* Exercise goal *
What lines below mention the word "duck"? Copy each one.

---- The records

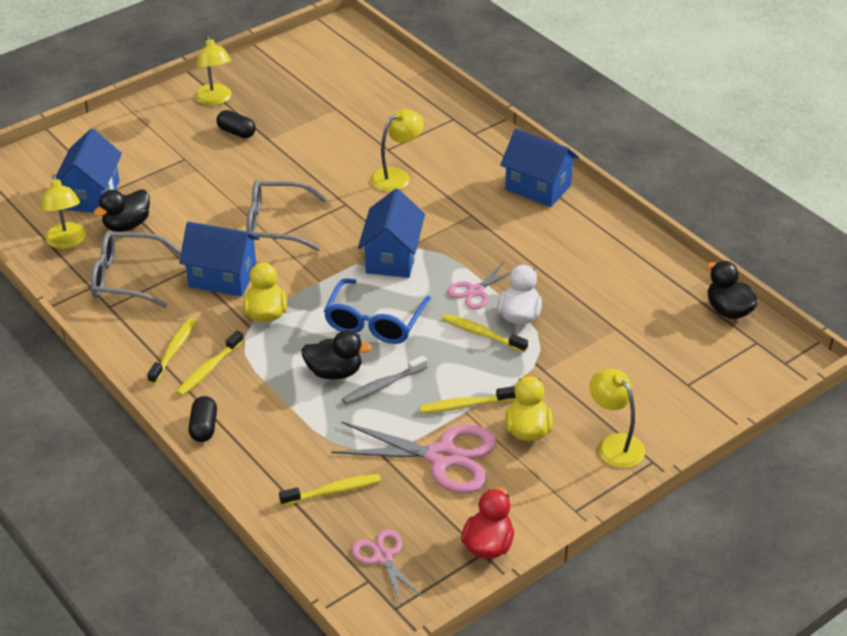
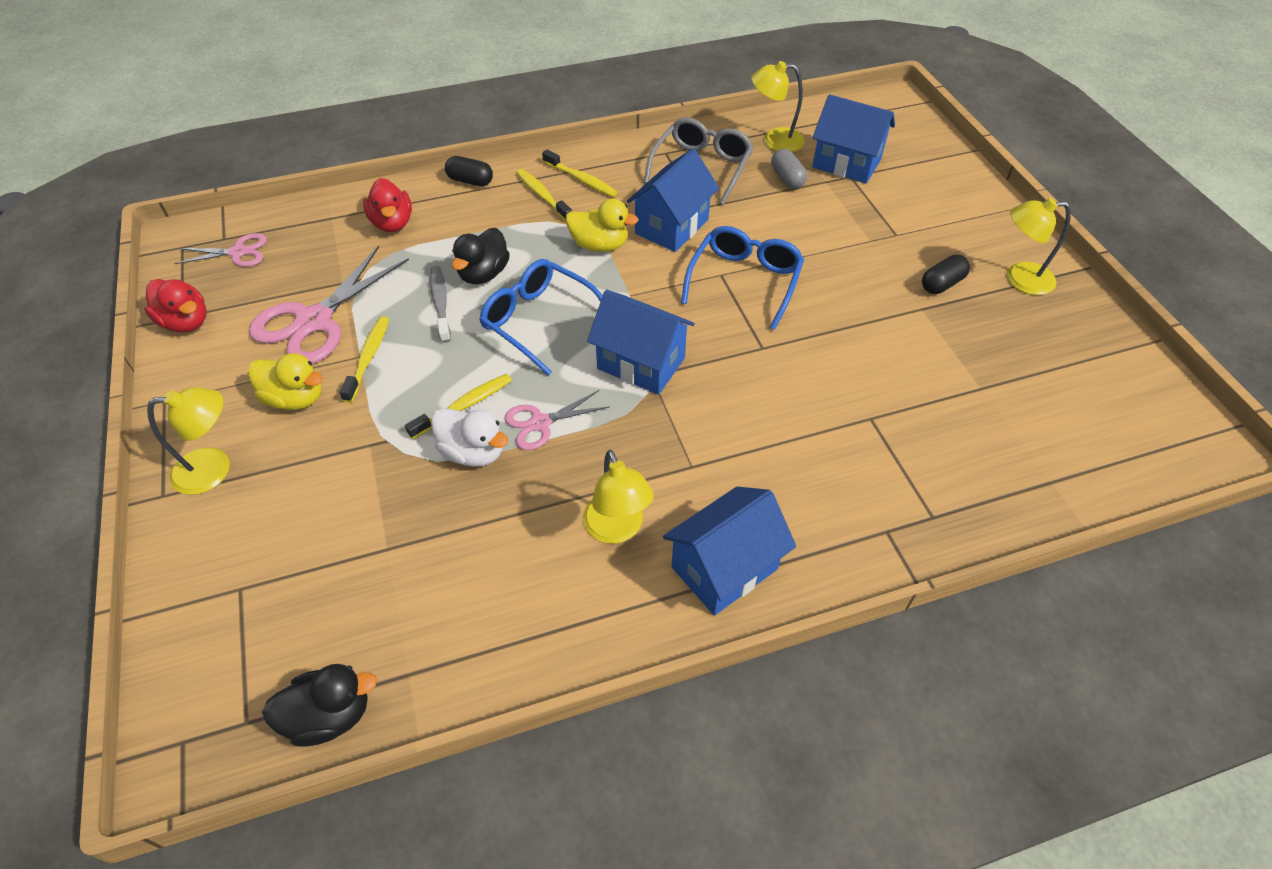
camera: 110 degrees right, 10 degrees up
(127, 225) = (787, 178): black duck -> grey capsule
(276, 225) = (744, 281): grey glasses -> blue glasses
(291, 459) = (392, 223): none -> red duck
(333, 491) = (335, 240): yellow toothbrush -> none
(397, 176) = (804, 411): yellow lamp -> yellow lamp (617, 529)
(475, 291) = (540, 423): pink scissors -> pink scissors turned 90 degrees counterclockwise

--------

* Task answer *
(127, 225) = (787, 178): black duck -> grey capsule
(291, 459) = (392, 223): none -> red duck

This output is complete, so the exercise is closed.